Data extract =>
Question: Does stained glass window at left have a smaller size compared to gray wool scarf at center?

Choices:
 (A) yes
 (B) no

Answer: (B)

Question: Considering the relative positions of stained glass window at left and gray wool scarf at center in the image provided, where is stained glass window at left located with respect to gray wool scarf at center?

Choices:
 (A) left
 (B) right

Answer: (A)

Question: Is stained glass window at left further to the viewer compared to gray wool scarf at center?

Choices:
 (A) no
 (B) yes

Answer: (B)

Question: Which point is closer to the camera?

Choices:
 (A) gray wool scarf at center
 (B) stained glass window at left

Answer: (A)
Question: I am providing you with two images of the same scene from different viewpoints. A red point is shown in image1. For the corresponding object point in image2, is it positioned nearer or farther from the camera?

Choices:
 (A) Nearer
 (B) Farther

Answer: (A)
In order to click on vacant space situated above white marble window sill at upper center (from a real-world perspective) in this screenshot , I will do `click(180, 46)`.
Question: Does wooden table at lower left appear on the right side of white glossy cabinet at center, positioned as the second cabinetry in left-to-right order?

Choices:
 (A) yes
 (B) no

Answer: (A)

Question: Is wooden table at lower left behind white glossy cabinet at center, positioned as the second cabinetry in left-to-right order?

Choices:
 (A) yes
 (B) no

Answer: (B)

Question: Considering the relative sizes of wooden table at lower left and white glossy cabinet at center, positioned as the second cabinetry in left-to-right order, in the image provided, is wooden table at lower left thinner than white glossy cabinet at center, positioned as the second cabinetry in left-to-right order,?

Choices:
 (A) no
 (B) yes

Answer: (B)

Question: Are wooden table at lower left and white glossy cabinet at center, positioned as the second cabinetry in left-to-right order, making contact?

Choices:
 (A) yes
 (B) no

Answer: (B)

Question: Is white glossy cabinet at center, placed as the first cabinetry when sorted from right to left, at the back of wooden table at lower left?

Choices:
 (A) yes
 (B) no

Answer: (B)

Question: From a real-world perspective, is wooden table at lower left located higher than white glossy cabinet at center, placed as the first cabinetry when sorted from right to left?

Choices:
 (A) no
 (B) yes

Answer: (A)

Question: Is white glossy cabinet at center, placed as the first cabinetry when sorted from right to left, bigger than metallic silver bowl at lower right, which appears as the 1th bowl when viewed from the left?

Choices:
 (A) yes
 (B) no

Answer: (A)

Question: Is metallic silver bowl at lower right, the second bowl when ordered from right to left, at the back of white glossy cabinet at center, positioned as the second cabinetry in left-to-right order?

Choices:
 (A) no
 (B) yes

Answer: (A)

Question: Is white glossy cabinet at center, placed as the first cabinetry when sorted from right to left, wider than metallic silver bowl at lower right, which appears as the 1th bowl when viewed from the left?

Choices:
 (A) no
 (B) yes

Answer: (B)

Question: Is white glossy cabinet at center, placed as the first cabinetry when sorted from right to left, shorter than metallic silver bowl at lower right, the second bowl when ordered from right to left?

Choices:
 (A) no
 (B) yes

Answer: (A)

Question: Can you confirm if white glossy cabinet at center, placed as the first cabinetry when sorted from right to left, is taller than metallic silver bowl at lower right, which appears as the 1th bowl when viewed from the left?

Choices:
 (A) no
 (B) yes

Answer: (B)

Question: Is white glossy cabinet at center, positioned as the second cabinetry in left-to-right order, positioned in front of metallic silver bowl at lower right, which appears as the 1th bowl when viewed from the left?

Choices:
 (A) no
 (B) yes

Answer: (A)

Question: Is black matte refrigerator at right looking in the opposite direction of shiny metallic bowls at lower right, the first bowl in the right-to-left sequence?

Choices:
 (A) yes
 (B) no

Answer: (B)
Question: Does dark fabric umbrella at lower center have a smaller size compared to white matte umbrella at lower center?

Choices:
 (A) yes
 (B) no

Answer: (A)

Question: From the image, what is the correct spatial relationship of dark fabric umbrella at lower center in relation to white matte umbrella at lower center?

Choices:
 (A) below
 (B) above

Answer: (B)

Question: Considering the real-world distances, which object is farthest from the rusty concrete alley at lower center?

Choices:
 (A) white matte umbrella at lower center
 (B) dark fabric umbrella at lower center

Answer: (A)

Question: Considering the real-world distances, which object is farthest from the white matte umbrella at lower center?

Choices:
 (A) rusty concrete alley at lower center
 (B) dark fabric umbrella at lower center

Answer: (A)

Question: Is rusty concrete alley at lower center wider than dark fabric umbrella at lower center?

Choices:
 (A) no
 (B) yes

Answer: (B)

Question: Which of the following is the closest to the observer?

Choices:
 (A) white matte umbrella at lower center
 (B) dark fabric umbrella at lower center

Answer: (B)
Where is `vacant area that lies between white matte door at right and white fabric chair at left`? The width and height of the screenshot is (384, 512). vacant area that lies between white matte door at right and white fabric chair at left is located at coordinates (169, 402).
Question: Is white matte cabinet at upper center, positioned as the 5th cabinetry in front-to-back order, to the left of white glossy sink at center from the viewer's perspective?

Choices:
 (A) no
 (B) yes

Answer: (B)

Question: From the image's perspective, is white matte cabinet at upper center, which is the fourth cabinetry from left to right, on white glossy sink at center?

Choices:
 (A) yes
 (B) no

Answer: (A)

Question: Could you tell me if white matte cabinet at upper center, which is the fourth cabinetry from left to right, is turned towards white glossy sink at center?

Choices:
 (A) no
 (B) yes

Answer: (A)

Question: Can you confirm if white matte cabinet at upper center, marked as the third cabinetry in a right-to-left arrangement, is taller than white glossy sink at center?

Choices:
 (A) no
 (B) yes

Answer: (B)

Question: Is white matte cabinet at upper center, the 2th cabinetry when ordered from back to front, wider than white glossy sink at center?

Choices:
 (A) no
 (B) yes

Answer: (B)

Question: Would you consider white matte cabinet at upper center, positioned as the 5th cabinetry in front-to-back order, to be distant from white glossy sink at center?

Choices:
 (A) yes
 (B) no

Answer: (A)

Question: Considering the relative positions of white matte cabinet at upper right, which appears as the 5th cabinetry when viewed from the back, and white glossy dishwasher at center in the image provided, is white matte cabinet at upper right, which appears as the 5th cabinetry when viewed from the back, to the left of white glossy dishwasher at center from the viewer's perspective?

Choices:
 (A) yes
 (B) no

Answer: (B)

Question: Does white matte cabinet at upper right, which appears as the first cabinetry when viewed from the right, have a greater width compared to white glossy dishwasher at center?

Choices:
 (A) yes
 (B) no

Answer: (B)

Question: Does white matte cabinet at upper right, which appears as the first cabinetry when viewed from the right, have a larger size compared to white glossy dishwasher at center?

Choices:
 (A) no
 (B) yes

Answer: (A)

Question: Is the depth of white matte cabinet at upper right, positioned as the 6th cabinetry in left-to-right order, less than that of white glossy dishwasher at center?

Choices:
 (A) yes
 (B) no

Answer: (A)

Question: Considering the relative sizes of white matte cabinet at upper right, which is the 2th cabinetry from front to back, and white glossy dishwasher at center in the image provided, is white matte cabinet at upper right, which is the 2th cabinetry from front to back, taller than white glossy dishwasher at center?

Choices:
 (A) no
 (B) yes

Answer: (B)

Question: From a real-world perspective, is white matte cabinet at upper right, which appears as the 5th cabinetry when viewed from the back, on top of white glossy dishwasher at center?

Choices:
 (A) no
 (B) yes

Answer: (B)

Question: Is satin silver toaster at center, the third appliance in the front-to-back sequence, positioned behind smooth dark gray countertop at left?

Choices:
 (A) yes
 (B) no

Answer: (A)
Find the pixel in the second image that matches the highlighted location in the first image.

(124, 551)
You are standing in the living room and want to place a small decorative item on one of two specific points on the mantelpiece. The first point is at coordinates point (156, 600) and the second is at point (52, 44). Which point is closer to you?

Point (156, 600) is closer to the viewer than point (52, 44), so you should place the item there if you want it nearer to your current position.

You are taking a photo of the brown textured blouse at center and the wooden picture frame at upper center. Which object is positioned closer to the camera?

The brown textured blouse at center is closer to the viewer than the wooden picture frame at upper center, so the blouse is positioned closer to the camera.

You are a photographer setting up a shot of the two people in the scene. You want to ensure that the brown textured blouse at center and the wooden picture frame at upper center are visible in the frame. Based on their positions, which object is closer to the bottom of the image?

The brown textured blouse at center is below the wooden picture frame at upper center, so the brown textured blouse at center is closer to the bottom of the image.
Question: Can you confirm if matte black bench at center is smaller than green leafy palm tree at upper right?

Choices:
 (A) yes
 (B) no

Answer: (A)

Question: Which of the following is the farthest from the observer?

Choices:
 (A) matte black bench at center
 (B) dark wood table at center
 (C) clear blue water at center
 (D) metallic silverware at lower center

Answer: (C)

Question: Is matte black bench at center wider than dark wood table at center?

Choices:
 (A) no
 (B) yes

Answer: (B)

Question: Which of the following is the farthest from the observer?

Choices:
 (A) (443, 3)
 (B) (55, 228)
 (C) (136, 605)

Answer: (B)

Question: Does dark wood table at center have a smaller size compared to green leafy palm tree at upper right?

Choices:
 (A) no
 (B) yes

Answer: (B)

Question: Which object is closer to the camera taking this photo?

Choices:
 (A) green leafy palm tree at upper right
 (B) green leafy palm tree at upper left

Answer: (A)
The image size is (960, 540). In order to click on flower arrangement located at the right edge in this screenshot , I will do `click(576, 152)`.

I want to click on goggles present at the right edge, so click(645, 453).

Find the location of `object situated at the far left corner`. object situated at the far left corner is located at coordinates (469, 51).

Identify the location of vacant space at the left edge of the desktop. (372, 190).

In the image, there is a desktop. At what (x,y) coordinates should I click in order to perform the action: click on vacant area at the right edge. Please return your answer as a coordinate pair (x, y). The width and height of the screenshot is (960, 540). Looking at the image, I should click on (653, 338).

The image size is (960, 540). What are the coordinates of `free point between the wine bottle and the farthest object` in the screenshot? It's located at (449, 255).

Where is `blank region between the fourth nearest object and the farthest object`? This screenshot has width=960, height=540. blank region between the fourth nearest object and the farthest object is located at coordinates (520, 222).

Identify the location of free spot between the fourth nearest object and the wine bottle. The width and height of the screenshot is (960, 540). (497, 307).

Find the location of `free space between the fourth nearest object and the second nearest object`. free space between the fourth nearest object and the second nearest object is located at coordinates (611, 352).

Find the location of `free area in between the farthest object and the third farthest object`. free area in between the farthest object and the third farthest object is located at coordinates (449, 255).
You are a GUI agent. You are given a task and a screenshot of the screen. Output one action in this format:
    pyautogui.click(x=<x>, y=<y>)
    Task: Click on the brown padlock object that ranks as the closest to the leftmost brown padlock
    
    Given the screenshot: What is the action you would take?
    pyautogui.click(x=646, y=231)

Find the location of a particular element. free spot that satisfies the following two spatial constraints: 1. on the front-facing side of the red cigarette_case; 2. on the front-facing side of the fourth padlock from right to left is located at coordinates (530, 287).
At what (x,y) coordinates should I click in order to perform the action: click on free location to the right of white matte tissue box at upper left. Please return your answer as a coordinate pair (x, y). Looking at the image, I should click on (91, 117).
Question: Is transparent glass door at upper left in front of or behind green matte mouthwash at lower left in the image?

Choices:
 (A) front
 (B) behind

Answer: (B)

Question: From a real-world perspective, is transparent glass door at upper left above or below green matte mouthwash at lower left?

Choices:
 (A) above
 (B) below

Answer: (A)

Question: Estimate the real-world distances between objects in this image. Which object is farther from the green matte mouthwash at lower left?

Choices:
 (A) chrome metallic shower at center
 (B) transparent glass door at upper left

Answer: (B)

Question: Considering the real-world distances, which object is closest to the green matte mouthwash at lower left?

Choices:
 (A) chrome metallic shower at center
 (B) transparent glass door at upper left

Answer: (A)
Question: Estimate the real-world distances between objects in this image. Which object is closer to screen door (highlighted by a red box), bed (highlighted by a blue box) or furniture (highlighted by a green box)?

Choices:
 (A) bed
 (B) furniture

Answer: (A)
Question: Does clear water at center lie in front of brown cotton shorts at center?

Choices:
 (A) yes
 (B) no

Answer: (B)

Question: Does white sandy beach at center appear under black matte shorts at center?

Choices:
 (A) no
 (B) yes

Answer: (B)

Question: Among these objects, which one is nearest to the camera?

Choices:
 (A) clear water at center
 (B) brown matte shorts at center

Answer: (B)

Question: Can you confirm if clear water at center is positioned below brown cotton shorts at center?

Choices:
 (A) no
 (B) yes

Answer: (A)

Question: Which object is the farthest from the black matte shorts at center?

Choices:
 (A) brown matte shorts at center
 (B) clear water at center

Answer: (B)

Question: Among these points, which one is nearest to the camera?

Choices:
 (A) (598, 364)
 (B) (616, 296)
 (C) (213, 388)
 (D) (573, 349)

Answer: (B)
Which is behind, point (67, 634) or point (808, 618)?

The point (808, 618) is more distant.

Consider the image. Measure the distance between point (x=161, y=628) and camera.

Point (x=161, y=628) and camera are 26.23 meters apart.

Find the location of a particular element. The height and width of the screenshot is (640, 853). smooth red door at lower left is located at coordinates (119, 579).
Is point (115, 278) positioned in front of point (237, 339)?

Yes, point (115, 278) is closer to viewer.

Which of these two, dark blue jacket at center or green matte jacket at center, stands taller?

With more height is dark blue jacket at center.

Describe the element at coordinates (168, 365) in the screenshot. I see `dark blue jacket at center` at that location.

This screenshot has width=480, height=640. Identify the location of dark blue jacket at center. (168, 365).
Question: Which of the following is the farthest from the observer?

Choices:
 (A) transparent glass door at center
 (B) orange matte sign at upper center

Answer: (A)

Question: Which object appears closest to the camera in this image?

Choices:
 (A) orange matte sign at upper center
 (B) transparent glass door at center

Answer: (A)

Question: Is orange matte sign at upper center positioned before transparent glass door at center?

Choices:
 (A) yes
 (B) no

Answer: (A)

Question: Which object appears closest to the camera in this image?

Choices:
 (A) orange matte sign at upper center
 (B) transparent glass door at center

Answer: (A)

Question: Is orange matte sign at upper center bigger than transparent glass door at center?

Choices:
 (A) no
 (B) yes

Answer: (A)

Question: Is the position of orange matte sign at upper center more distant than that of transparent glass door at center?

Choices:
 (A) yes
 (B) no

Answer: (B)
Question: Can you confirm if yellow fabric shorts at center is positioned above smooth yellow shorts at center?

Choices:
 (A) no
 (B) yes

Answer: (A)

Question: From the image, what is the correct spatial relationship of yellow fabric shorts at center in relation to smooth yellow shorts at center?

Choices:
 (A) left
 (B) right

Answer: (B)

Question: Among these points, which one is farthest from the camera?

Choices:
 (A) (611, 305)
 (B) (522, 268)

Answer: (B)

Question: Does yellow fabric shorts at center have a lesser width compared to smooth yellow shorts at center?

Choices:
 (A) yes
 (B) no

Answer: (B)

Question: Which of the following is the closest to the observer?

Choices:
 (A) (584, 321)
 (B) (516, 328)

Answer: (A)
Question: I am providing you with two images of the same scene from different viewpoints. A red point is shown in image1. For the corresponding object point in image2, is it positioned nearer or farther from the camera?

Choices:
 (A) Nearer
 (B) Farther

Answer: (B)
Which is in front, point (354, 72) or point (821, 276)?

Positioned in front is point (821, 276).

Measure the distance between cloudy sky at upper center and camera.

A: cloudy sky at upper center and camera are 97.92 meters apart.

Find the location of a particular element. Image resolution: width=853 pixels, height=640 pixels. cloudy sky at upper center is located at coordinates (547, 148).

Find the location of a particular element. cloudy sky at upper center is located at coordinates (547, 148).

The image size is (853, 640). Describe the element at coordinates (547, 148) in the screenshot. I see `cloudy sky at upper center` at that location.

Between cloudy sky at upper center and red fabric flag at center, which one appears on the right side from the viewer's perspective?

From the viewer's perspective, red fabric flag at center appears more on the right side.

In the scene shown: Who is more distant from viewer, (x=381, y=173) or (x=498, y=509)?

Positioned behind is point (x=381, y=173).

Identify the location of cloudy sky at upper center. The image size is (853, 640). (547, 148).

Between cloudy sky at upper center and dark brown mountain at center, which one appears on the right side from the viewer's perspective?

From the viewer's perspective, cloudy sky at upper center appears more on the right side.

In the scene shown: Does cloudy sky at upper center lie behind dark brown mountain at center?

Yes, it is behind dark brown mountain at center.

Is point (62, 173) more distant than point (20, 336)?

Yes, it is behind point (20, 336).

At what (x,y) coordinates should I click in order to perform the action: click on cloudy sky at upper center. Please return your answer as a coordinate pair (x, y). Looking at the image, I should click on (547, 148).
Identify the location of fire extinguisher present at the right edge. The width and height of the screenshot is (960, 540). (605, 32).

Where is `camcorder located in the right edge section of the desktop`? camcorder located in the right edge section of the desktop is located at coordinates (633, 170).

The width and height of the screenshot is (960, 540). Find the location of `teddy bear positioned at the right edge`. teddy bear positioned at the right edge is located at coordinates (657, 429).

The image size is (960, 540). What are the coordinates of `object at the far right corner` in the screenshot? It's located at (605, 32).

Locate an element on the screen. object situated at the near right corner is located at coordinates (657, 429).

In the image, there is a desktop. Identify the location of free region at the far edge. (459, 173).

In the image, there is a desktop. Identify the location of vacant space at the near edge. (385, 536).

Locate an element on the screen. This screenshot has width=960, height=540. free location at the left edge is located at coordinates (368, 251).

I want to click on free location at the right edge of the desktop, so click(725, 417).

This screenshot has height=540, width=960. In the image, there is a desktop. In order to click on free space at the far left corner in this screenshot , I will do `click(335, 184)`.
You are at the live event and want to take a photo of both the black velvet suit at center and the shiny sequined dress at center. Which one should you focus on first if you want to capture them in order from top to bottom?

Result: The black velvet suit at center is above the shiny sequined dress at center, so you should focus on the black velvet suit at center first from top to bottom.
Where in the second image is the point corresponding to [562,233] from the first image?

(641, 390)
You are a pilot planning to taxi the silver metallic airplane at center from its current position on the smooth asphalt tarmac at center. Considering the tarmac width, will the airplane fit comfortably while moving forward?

Work required =>
Copy the material starting with the line that contains "The width and height of the screenshot is (960, 540). Find" and going on through the line that contains "I want to click on free", changing every "desktop" to "workspace" and leaving all else as it is.

Expected output =>
The width and height of the screenshot is (960, 540). Find the location of `teddy bear positioned at the right edge`. teddy bear positioned at the right edge is located at coordinates (657, 429).

The image size is (960, 540). What are the coordinates of `object at the far right corner` in the screenshot? It's located at (605, 32).

Locate an element on the screen. object situated at the near right corner is located at coordinates (657, 429).

In the image, there is a workspace. Identify the location of free region at the far edge. (459, 173).

In the image, there is a workspace. Identify the location of vacant space at the near edge. (385, 536).

Locate an element on the screen. This screenshot has width=960, height=540. free location at the left edge is located at coordinates (368, 251).

I want to click on free location at the right edge of the workspace, so click(725, 417).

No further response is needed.